_Brief_: Filter the entries that follow, copying every line in which the word "cyan" appears.

_Data provided_:
════════
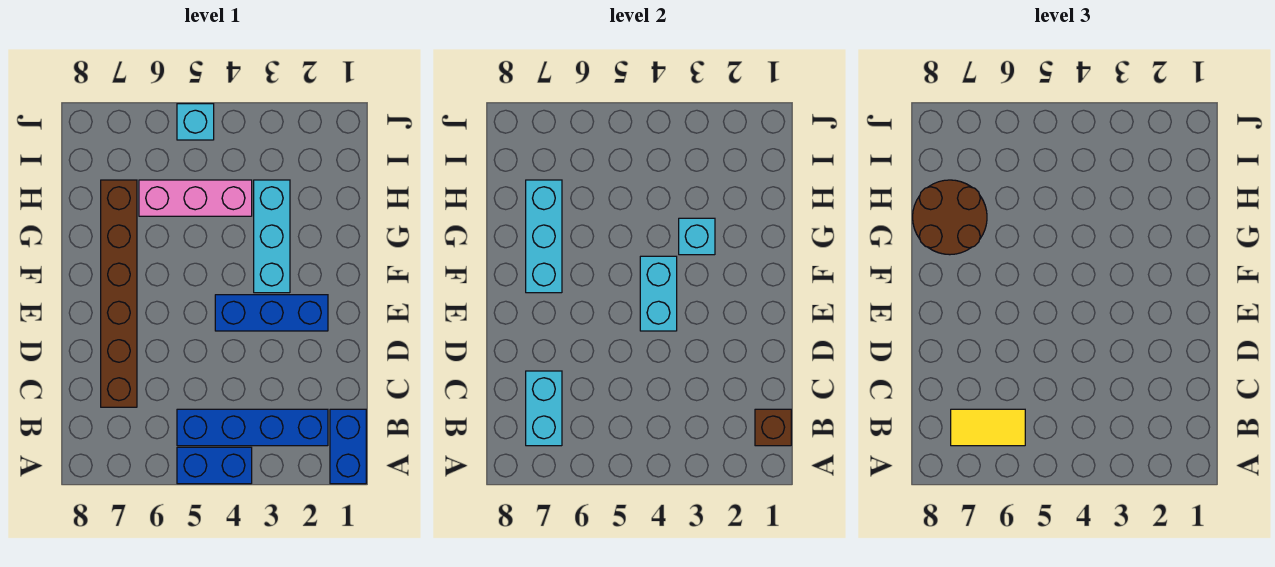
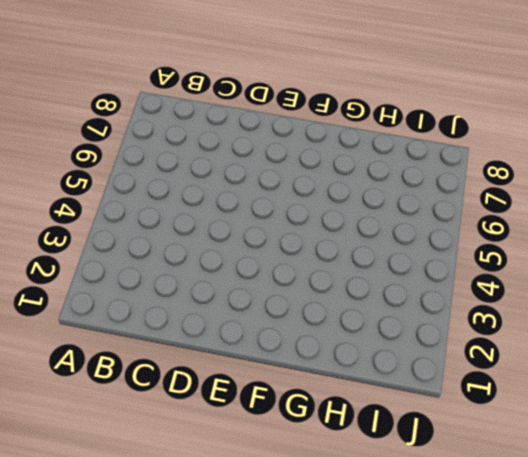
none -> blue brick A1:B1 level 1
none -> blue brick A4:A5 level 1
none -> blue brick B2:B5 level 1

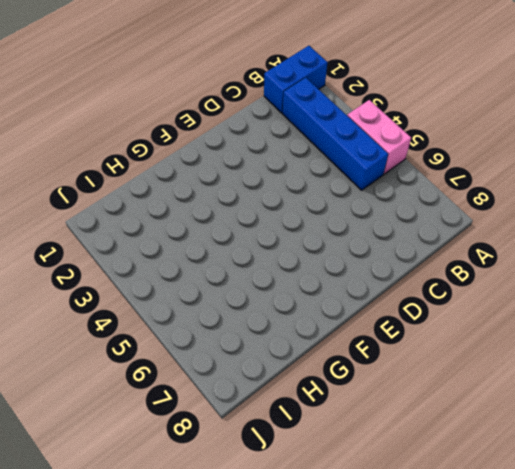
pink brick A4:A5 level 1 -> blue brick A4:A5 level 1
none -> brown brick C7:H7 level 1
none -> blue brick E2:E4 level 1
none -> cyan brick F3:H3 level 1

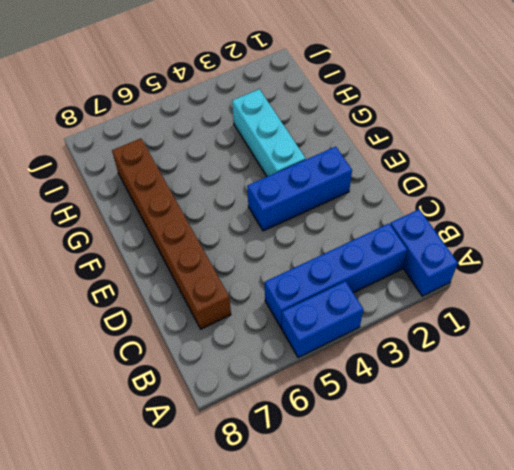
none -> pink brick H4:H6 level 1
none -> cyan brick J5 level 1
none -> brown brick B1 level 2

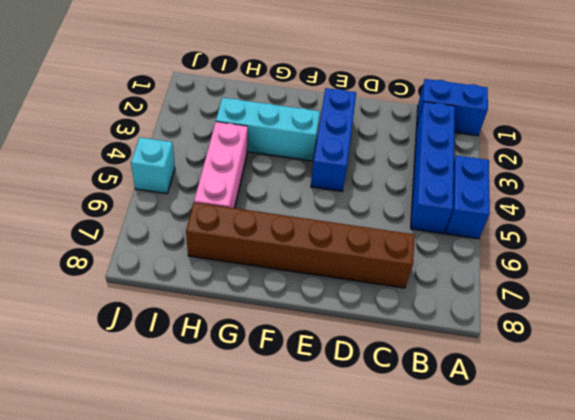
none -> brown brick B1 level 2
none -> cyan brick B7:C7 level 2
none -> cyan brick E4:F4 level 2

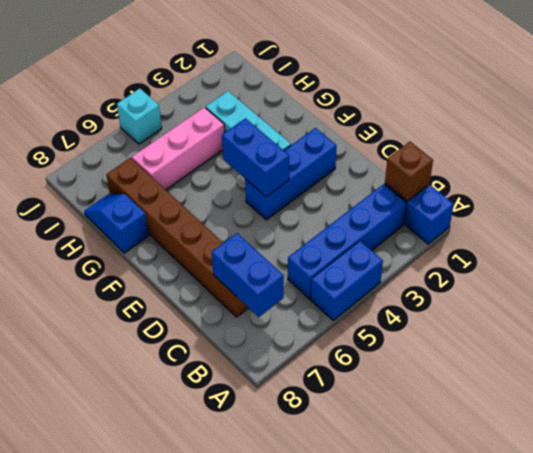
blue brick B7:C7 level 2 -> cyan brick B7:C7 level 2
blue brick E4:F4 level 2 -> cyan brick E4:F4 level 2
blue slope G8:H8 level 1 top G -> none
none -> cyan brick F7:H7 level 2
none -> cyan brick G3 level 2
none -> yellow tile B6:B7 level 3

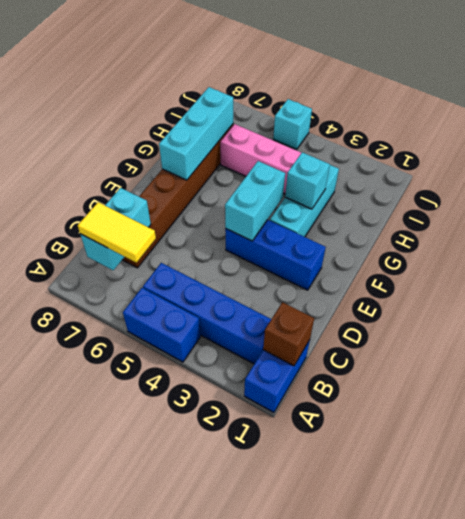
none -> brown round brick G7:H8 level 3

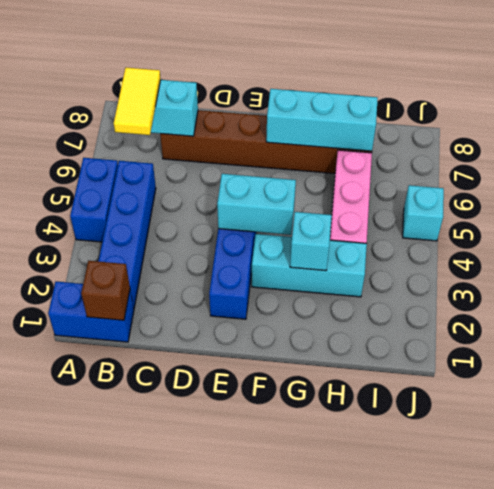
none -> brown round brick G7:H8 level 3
════════
_Answer area_:
none -> cyan brick F3:H3 level 1
none -> cyan brick J5 level 1
none -> cyan brick B7:C7 level 2
none -> cyan brick E4:F4 level 2
blue brick B7:C7 level 2 -> cyan brick B7:C7 level 2
blue brick E4:F4 level 2 -> cyan brick E4:F4 level 2
none -> cyan brick F7:H7 level 2
none -> cyan brick G3 level 2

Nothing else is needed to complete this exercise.